Set down again exactly the lines of the listing below that fall between the line holding "purple car: none = 0 -> [457,333,494,401] = 1" and the line holding "white bowl: [229,114,308,177]", inclusive.

(Provided information)

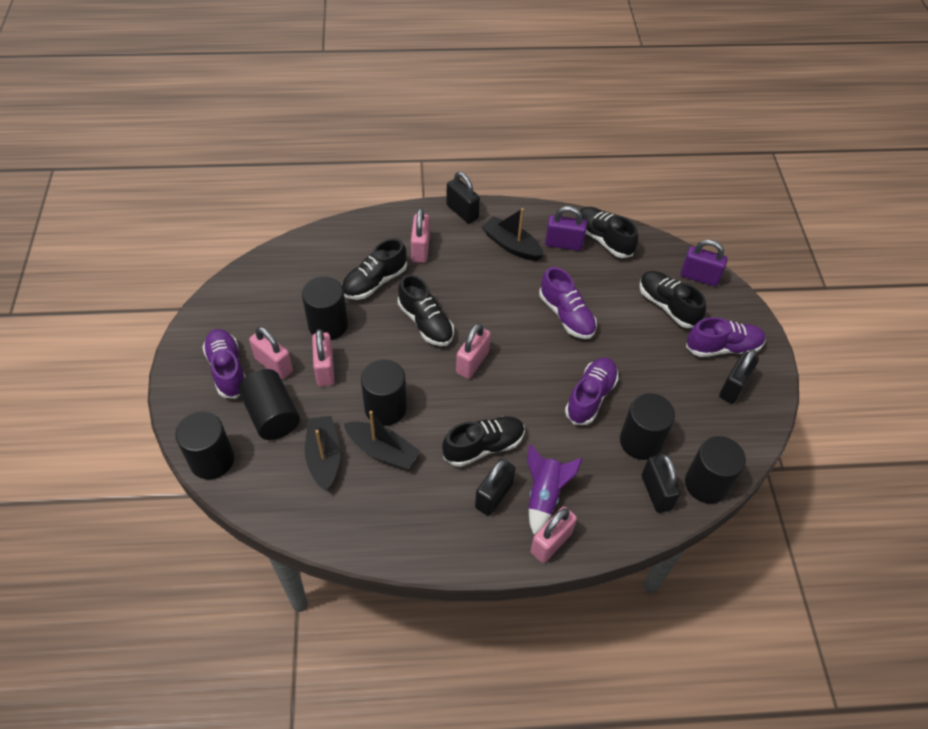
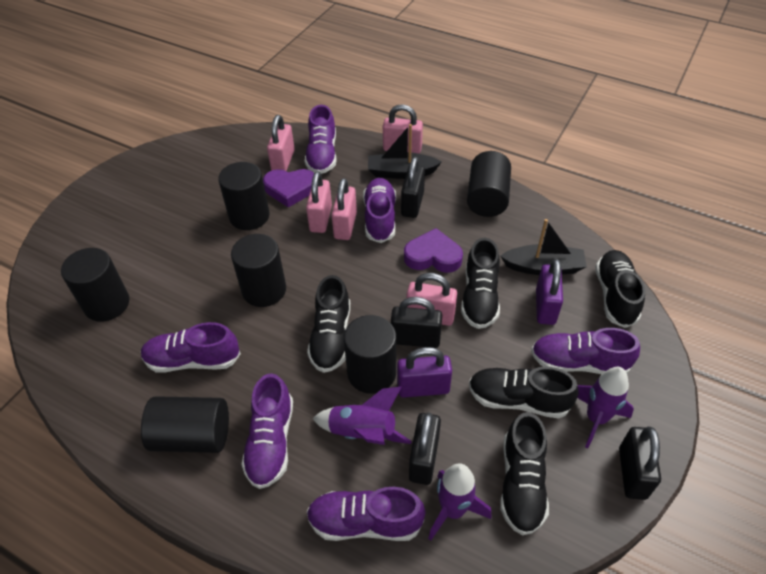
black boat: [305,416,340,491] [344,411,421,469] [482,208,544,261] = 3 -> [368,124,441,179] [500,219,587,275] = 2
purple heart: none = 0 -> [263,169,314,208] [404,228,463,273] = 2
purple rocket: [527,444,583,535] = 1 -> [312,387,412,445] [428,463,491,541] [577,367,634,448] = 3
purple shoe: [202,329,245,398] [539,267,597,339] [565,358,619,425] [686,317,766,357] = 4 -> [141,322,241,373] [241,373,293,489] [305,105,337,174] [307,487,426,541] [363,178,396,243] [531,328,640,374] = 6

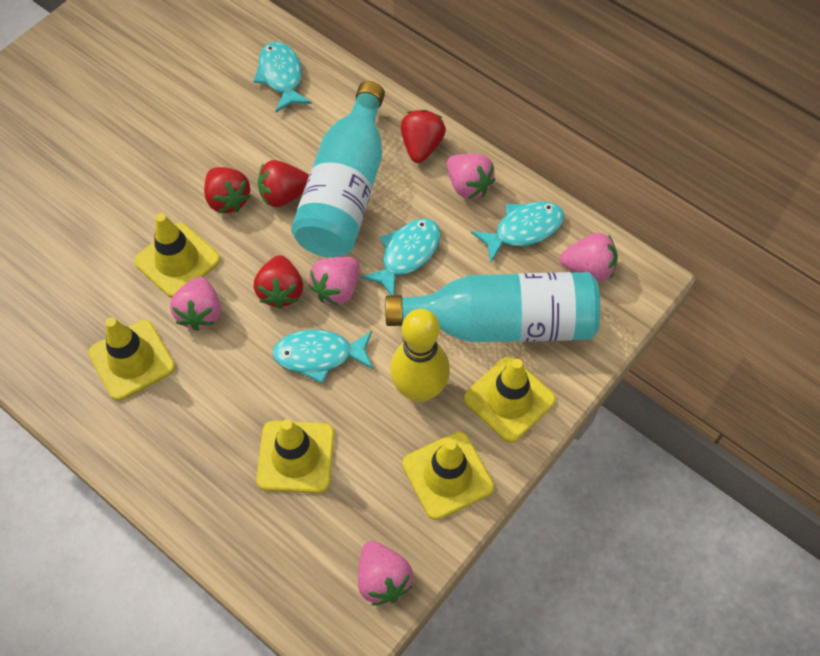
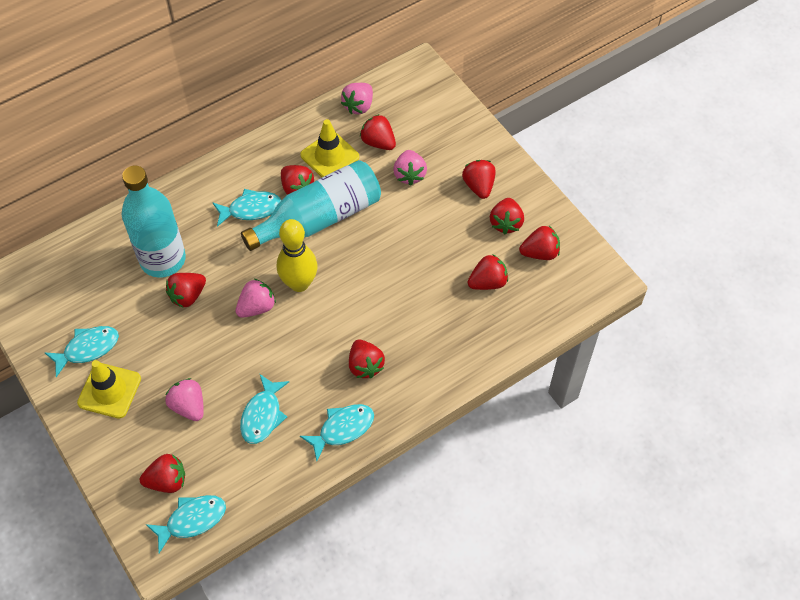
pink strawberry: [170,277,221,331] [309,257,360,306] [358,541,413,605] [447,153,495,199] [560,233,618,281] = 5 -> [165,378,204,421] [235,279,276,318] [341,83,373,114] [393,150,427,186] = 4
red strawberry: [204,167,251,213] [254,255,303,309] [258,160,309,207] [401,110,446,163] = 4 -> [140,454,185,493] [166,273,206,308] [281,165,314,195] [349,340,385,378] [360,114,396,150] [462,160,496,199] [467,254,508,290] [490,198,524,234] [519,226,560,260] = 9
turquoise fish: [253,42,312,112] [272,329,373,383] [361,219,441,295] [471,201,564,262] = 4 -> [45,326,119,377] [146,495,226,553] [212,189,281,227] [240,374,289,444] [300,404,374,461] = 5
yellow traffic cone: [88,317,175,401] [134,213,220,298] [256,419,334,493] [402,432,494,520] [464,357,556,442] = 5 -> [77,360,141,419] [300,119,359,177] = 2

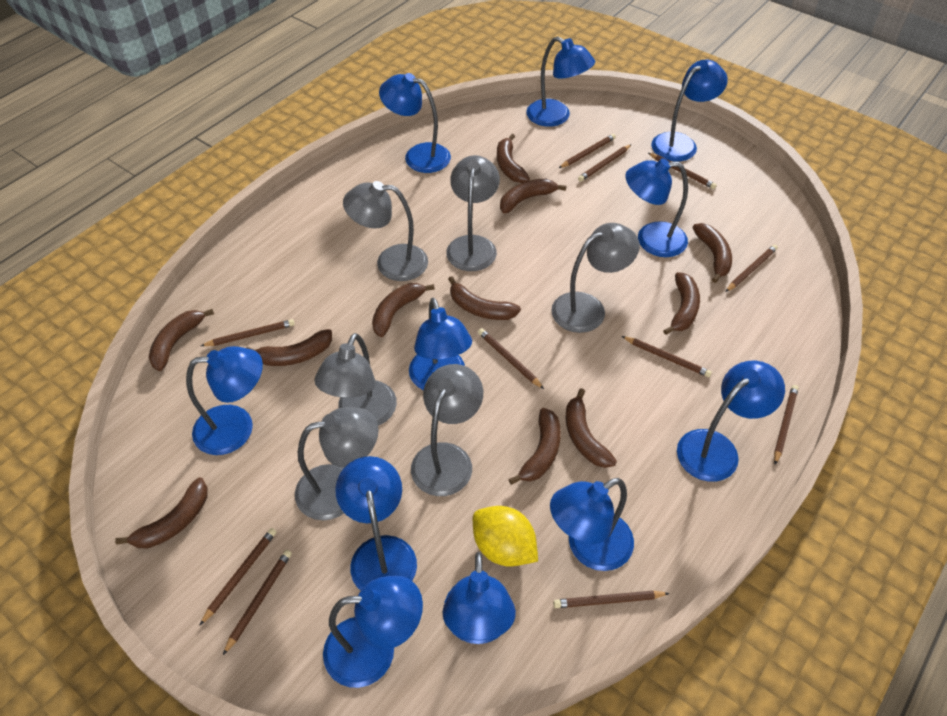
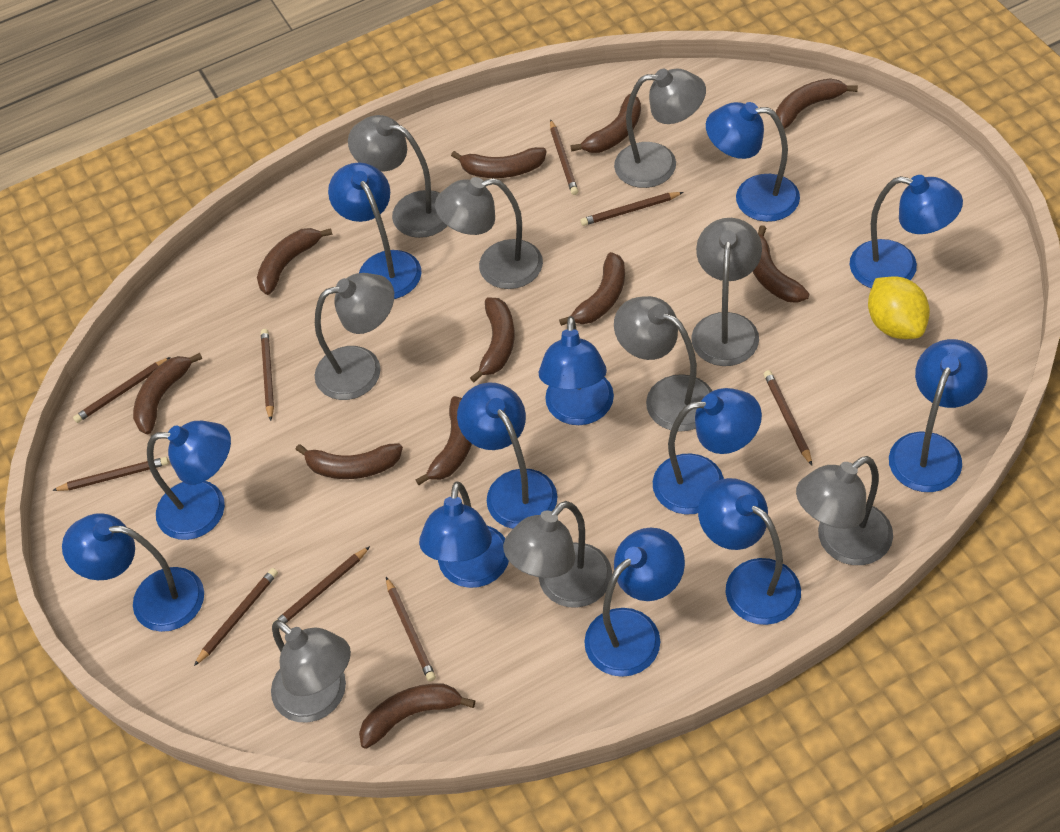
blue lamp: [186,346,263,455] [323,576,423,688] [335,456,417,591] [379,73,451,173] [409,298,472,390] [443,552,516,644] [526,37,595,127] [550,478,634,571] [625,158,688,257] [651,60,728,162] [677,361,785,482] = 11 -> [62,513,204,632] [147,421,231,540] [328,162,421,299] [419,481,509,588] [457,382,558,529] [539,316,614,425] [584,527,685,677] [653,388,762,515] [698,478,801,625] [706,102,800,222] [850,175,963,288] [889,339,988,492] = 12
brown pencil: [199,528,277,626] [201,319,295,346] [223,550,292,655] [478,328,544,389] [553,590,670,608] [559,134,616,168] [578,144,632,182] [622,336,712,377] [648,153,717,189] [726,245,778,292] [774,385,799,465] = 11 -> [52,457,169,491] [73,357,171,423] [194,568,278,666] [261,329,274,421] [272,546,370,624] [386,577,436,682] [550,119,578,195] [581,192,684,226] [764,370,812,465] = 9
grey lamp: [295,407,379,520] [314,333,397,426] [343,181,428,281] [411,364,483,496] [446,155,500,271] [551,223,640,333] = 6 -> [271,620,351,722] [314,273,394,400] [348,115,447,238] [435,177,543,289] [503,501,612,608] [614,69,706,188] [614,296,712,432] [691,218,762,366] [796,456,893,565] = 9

(End Provided information)
(Provided information)

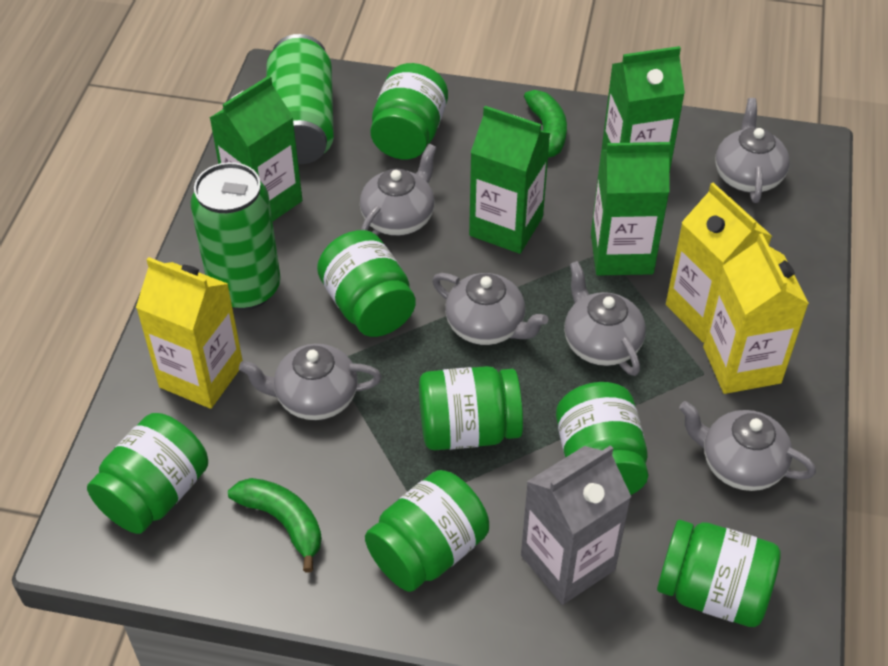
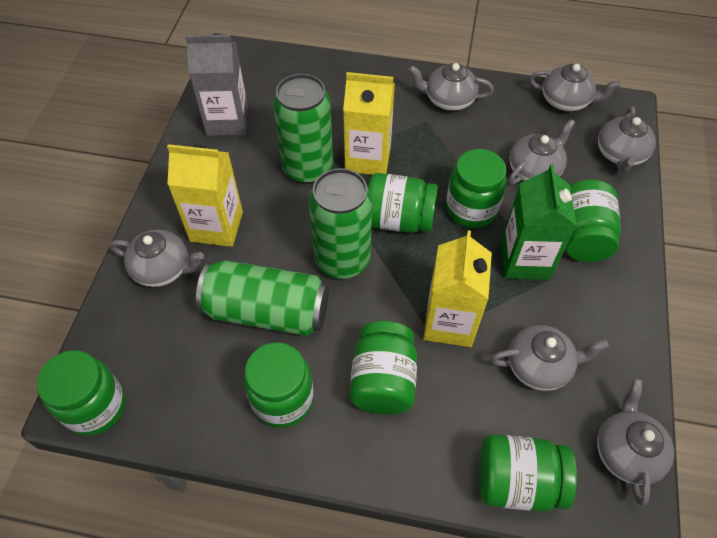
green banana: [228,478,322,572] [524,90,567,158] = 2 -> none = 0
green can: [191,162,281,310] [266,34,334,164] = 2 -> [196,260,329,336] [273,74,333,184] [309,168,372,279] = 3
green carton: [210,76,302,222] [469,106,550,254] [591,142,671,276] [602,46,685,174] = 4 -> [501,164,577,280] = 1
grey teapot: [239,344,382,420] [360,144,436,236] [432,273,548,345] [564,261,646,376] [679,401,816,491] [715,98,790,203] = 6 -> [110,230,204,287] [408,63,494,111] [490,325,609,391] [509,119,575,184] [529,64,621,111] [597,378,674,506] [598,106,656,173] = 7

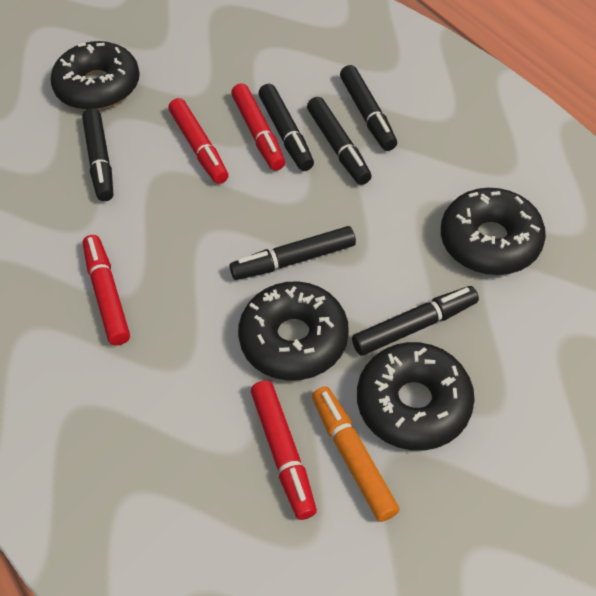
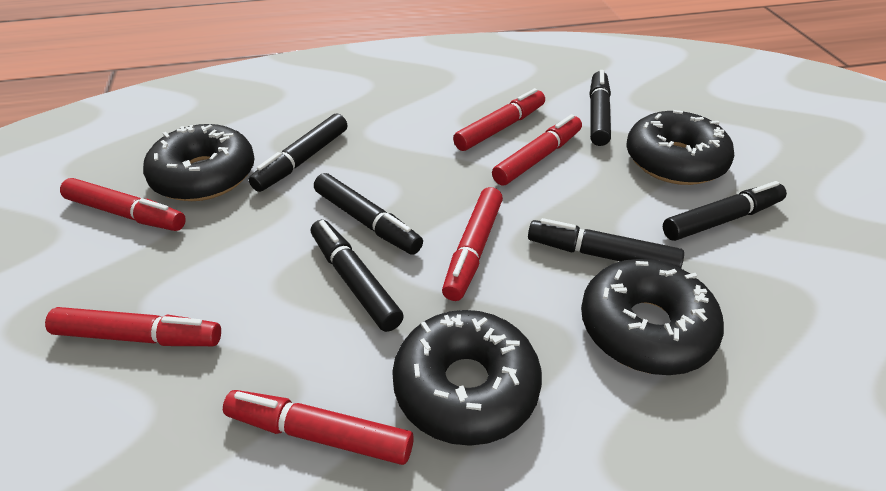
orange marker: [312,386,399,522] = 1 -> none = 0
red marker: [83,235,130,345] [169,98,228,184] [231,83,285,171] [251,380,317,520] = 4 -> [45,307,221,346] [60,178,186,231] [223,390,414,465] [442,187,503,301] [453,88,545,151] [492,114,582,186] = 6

(End Provided information)
(Provided information)

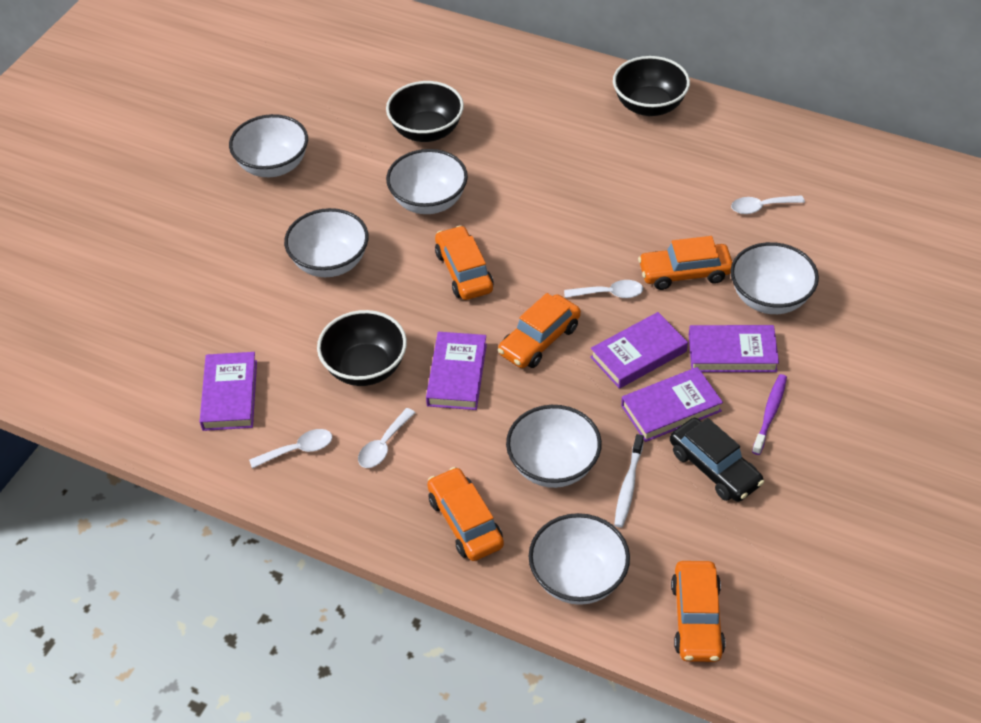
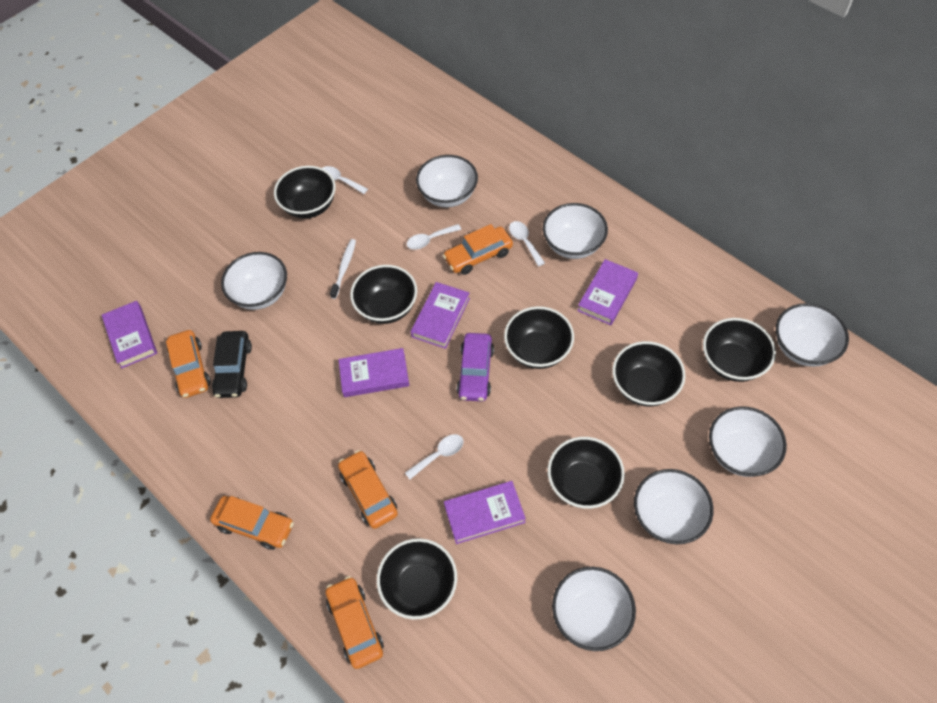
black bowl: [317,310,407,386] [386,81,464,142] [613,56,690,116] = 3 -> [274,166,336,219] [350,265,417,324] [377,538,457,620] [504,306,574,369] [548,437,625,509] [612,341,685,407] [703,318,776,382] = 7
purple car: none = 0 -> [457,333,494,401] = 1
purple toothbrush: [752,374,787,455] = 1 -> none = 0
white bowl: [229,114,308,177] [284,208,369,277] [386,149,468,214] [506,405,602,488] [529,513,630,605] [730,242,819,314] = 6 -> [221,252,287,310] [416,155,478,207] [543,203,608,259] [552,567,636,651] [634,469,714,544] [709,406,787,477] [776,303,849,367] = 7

(End Provided information)

Answer =
purple car: none = 0 -> [457,333,494,401] = 1
purple toothbrush: [752,374,787,455] = 1 -> none = 0
white bowl: [229,114,308,177] [284,208,369,277] [386,149,468,214] [506,405,602,488] [529,513,630,605] [730,242,819,314] = 6 -> [221,252,287,310] [416,155,478,207] [543,203,608,259] [552,567,636,651] [634,469,714,544] [709,406,787,477] [776,303,849,367] = 7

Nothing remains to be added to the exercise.